**PROBLEM TO WORK ON:** Return, word for word, only the lines of the data below that lie between the line with "IC202: buffer 74LS07" and the line with "C2: none -> 33uF (-9V, VA)", those two lines included.

Stored entries:
═══

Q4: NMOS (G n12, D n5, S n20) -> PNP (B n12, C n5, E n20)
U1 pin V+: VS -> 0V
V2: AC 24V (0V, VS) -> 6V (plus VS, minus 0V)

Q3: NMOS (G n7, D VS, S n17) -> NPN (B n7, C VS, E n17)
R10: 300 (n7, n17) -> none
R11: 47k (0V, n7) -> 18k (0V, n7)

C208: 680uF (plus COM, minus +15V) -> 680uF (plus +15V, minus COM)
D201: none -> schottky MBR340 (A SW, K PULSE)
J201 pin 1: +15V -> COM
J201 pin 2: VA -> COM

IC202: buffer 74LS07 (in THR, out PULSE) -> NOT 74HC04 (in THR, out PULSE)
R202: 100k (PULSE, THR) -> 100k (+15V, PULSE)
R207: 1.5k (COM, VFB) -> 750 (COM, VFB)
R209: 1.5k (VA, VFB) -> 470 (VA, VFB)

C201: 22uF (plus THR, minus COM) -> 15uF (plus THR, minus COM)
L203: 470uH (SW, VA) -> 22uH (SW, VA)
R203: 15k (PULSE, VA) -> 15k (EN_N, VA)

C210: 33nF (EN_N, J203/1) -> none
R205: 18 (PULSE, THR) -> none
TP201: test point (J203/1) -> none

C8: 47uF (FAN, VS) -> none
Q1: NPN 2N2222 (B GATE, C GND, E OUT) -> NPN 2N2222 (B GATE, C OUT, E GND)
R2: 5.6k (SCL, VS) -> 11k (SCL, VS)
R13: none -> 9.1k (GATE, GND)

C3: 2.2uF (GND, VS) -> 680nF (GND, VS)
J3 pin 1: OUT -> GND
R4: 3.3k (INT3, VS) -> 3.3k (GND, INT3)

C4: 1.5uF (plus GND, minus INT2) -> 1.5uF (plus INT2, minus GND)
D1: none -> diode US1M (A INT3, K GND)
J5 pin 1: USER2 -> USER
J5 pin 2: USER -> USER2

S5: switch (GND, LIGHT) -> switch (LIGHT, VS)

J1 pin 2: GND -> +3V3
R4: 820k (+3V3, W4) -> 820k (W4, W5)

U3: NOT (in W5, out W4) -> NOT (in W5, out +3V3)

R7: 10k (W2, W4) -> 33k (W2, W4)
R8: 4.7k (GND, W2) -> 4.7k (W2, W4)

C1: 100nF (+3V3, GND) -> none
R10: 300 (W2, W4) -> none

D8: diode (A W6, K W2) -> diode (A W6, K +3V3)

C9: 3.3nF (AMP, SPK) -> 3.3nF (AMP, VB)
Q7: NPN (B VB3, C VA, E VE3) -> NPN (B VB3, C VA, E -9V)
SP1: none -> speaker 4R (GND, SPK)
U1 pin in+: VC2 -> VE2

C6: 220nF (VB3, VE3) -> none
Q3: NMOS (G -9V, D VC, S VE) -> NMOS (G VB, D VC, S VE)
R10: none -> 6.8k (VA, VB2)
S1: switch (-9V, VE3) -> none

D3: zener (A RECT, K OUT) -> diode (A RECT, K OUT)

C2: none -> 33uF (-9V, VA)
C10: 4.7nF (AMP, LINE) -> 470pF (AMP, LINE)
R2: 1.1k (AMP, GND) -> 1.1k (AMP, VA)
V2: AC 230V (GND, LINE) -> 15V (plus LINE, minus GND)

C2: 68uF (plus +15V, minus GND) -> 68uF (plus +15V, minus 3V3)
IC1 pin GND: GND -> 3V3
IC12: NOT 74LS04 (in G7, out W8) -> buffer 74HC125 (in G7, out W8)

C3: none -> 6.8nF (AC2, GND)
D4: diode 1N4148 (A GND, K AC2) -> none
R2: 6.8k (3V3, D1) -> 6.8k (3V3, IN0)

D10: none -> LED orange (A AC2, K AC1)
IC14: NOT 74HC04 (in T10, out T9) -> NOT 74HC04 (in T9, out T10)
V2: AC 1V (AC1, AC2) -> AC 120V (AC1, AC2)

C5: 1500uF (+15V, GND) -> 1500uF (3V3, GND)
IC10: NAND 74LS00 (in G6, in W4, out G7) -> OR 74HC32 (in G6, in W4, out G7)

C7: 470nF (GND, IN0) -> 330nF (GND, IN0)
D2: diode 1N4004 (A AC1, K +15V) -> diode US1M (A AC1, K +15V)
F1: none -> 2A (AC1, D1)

═══

**TASK ANSWER:**
IC202: buffer 74LS07 (in THR, out PULSE) -> NOT 74HC04 (in THR, out PULSE)
R202: 100k (PULSE, THR) -> 100k (+15V, PULSE)
R207: 1.5k (COM, VFB) -> 750 (COM, VFB)
R209: 1.5k (VA, VFB) -> 470 (VA, VFB)

C201: 22uF (plus THR, minus COM) -> 15uF (plus THR, minus COM)
L203: 470uH (SW, VA) -> 22uH (SW, VA)
R203: 15k (PULSE, VA) -> 15k (EN_N, VA)

C210: 33nF (EN_N, J203/1) -> none
R205: 18 (PULSE, THR) -> none
TP201: test point (J203/1) -> none

C8: 47uF (FAN, VS) -> none
Q1: NPN 2N2222 (B GATE, C GND, E OUT) -> NPN 2N2222 (B GATE, C OUT, E GND)
R2: 5.6k (SCL, VS) -> 11k (SCL, VS)
R13: none -> 9.1k (GATE, GND)

C3: 2.2uF (GND, VS) -> 680nF (GND, VS)
J3 pin 1: OUT -> GND
R4: 3.3k (INT3, VS) -> 3.3k (GND, INT3)

C4: 1.5uF (plus GND, minus INT2) -> 1.5uF (plus INT2, minus GND)
D1: none -> diode US1M (A INT3, K GND)
J5 pin 1: USER2 -> USER
J5 pin 2: USER -> USER2

S5: switch (GND, LIGHT) -> switch (LIGHT, VS)

J1 pin 2: GND -> +3V3
R4: 820k (+3V3, W4) -> 820k (W4, W5)

U3: NOT (in W5, out W4) -> NOT (in W5, out +3V3)

R7: 10k (W2, W4) -> 33k (W2, W4)
R8: 4.7k (GND, W2) -> 4.7k (W2, W4)

C1: 100nF (+3V3, GND) -> none
R10: 300 (W2, W4) -> none

D8: diode (A W6, K W2) -> diode (A W6, K +3V3)

C9: 3.3nF (AMP, SPK) -> 3.3nF (AMP, VB)
Q7: NPN (B VB3, C VA, E VE3) -> NPN (B VB3, C VA, E -9V)
SP1: none -> speaker 4R (GND, SPK)
U1 pin in+: VC2 -> VE2

C6: 220nF (VB3, VE3) -> none
Q3: NMOS (G -9V, D VC, S VE) -> NMOS (G VB, D VC, S VE)
R10: none -> 6.8k (VA, VB2)
S1: switch (-9V, VE3) -> none

D3: zener (A RECT, K OUT) -> diode (A RECT, K OUT)

C2: none -> 33uF (-9V, VA)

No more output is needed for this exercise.